Modification records
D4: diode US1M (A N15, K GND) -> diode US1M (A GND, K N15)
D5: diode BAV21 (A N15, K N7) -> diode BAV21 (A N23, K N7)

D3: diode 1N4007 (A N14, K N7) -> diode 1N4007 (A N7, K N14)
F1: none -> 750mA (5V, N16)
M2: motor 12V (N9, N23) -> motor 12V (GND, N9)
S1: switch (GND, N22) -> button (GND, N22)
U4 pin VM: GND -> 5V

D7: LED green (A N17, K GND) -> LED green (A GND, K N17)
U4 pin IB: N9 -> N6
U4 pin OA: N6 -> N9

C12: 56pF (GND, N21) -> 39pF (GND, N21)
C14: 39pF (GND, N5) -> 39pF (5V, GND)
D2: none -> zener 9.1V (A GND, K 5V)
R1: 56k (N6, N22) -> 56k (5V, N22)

==

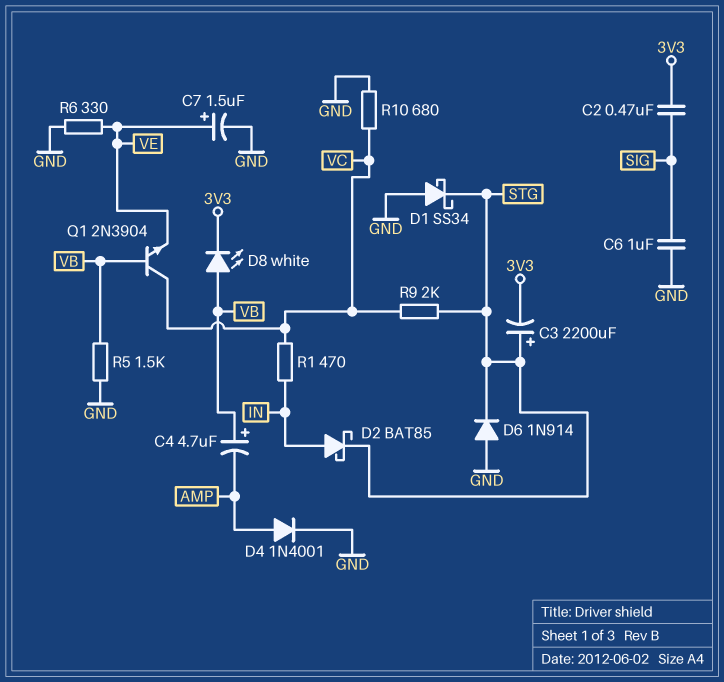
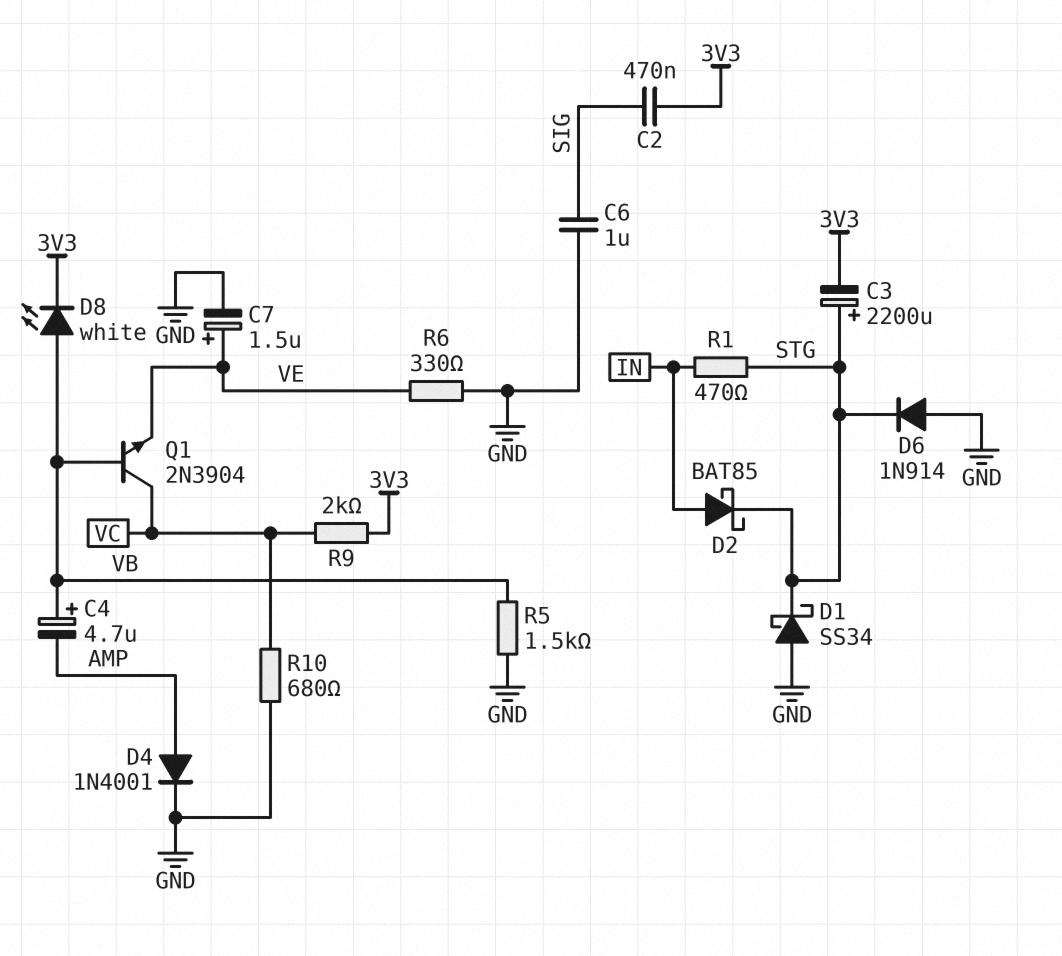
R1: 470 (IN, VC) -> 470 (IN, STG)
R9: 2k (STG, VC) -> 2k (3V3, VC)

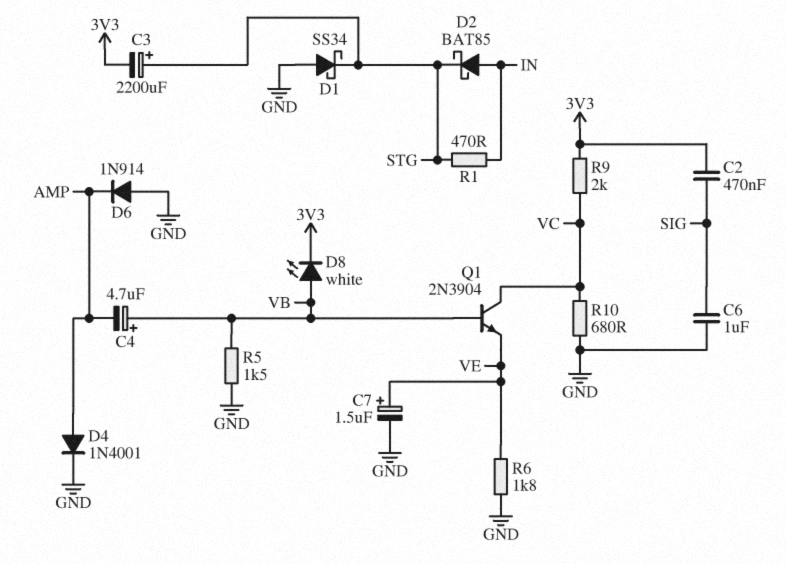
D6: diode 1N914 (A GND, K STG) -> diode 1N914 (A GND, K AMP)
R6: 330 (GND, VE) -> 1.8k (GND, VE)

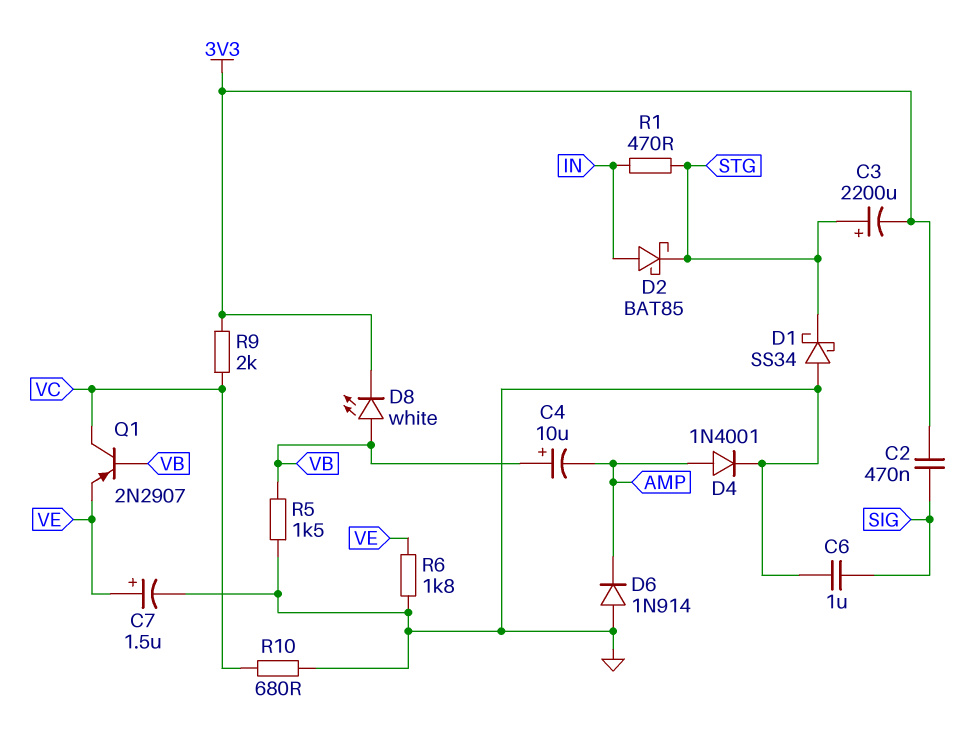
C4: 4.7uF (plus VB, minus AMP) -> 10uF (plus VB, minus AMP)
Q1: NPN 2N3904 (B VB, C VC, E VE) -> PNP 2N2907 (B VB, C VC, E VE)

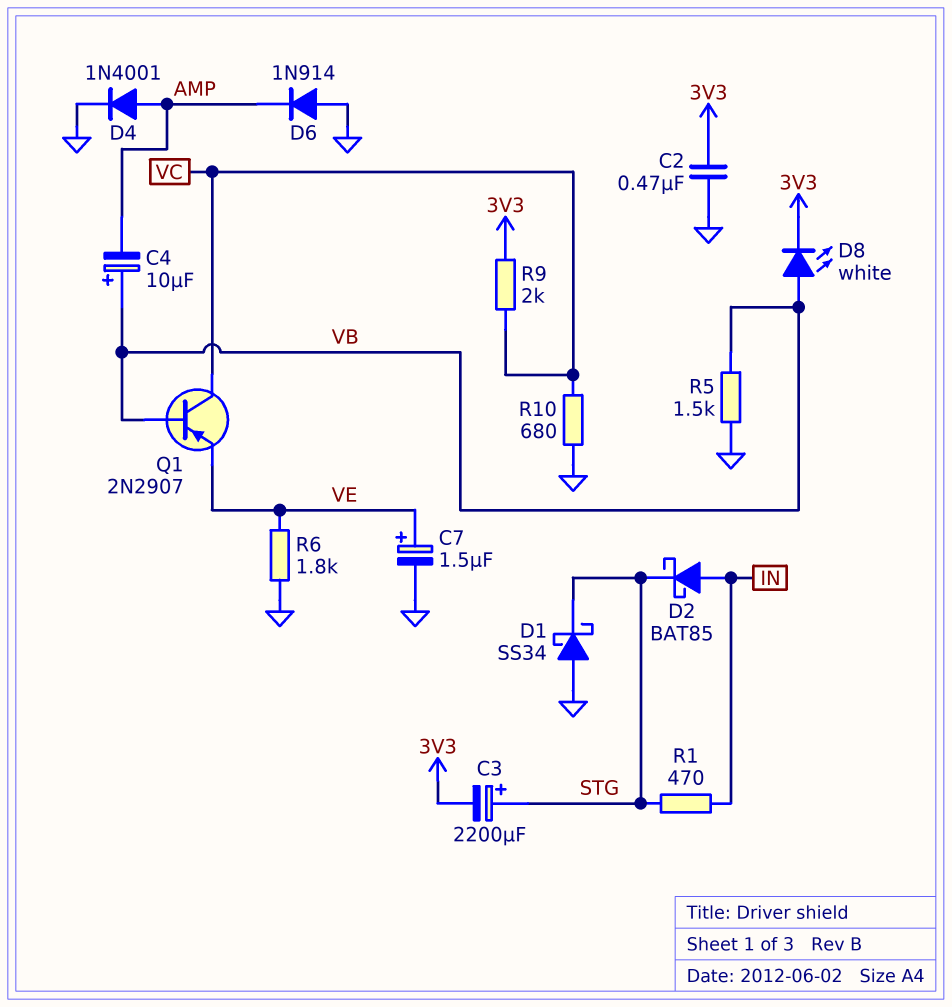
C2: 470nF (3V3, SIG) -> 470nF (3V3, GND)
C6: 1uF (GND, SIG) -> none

** Task to carry out **
The lines above starting at the one that holds "Q1: NPN 2N3904" and ending at the one that holds "C6: 1uF (GND, SIG) -> none" are to be written out exactly, ends included, and no pictures are to be copied.

** Reply to the task **
Q1: NPN 2N3904 (B VB, C VC, E VE) -> PNP 2N2907 (B VB, C VC, E VE)

C2: 470nF (3V3, SIG) -> 470nF (3V3, GND)
C6: 1uF (GND, SIG) -> none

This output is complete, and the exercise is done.